* WORK INSTRUCTIONS *
Scan the listing below for the word "plus" and copy every line where it occurs.

AVAILABLE DATA Start Marker

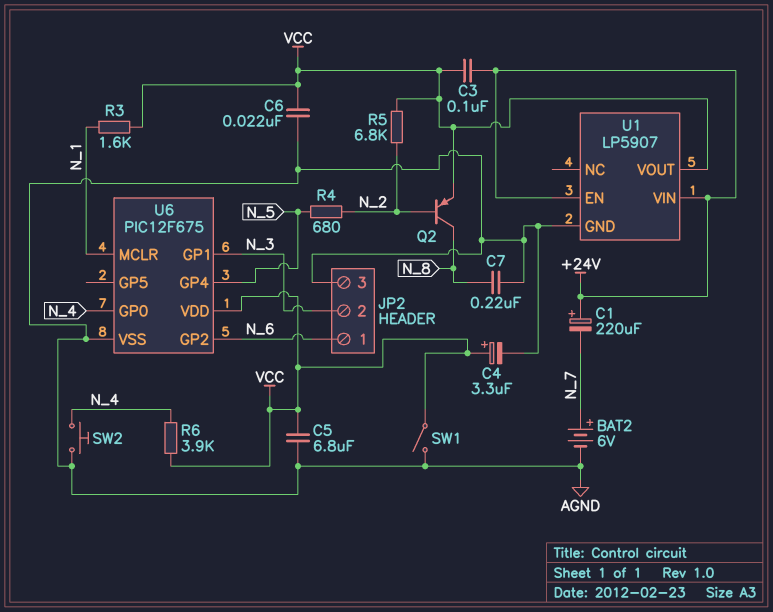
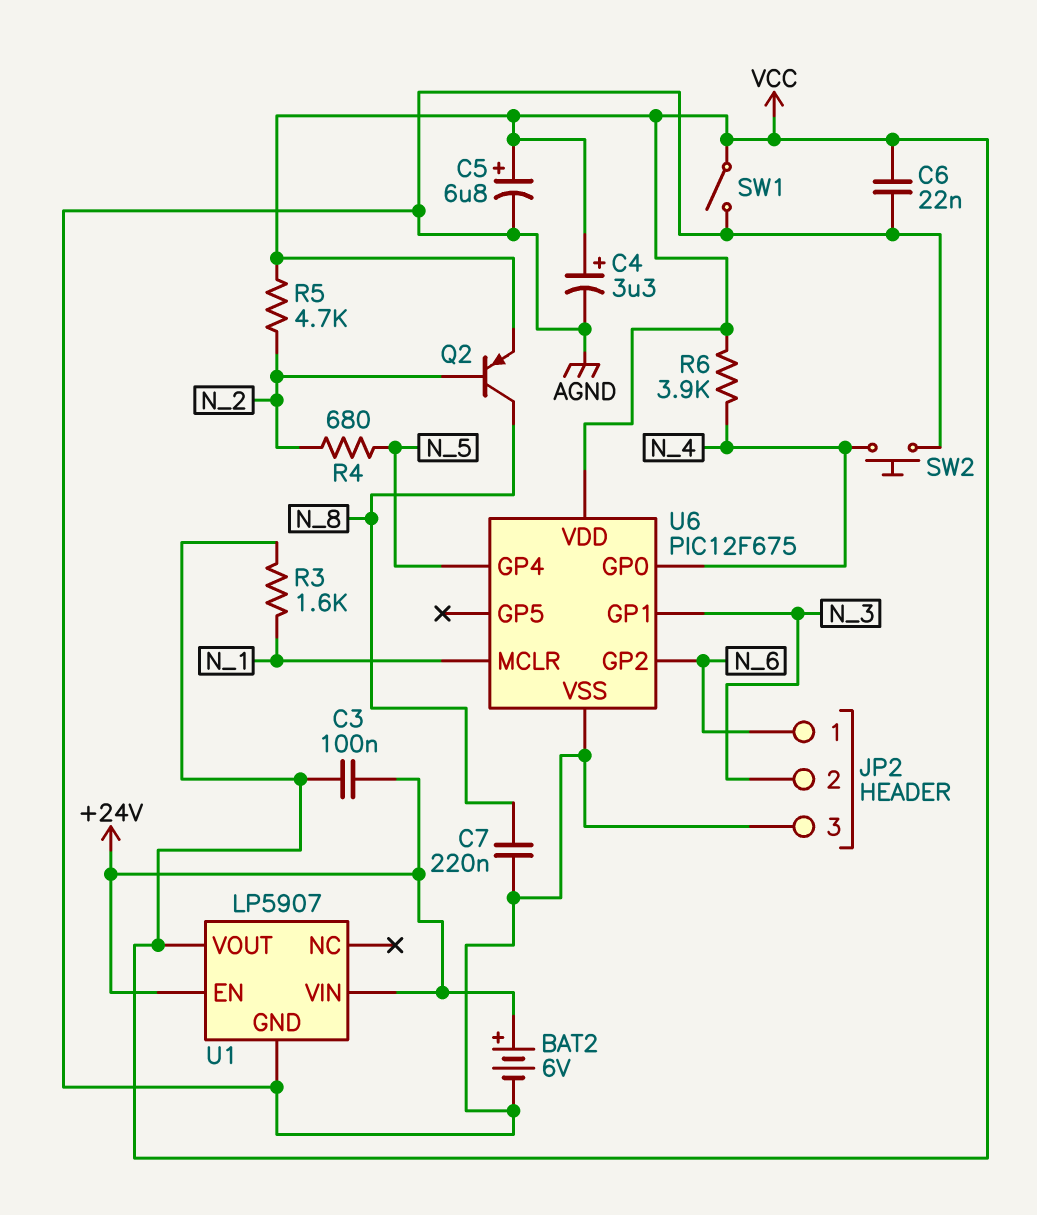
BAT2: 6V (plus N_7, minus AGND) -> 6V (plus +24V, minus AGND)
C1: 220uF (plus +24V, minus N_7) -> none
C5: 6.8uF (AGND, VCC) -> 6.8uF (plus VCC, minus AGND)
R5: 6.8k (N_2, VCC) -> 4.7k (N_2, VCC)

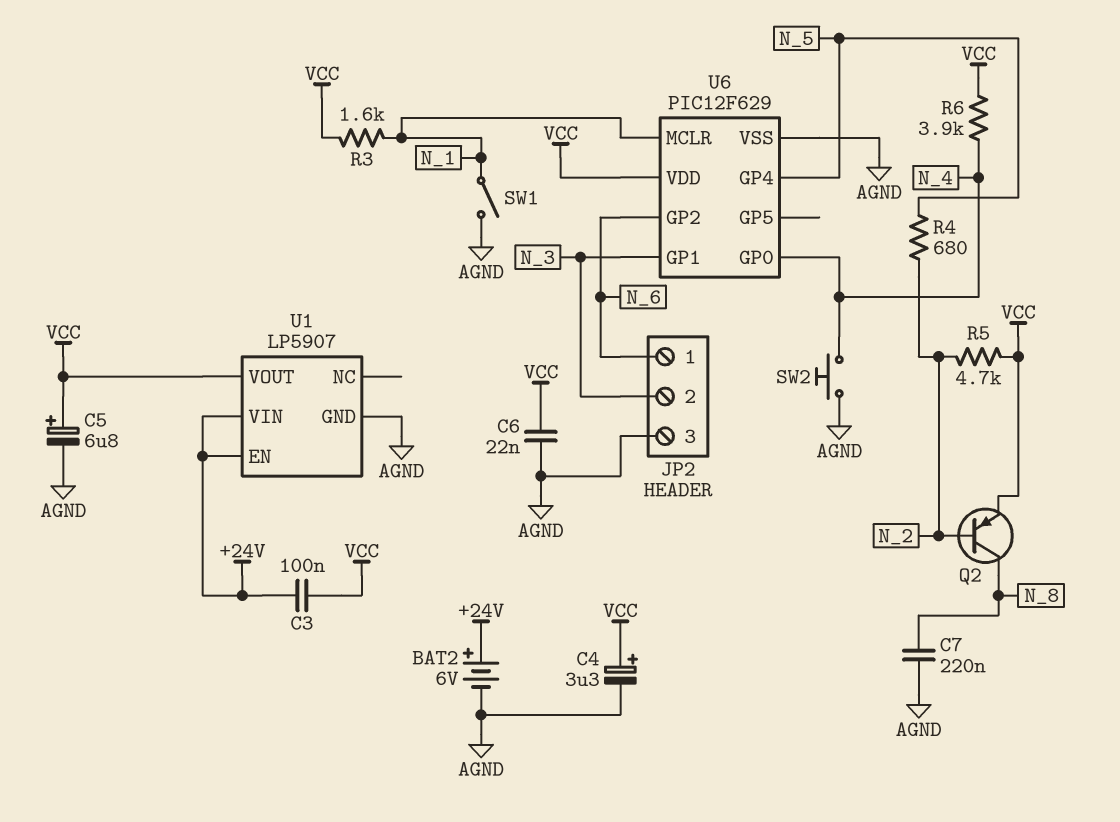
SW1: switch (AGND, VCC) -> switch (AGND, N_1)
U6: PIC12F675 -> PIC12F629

AVAILABLE DATA End Marker

* TASK RESULT *
BAT2: 6V (plus N_7, minus AGND) -> 6V (plus +24V, minus AGND)
C1: 220uF (plus +24V, minus N_7) -> none
C5: 6.8uF (AGND, VCC) -> 6.8uF (plus VCC, minus AGND)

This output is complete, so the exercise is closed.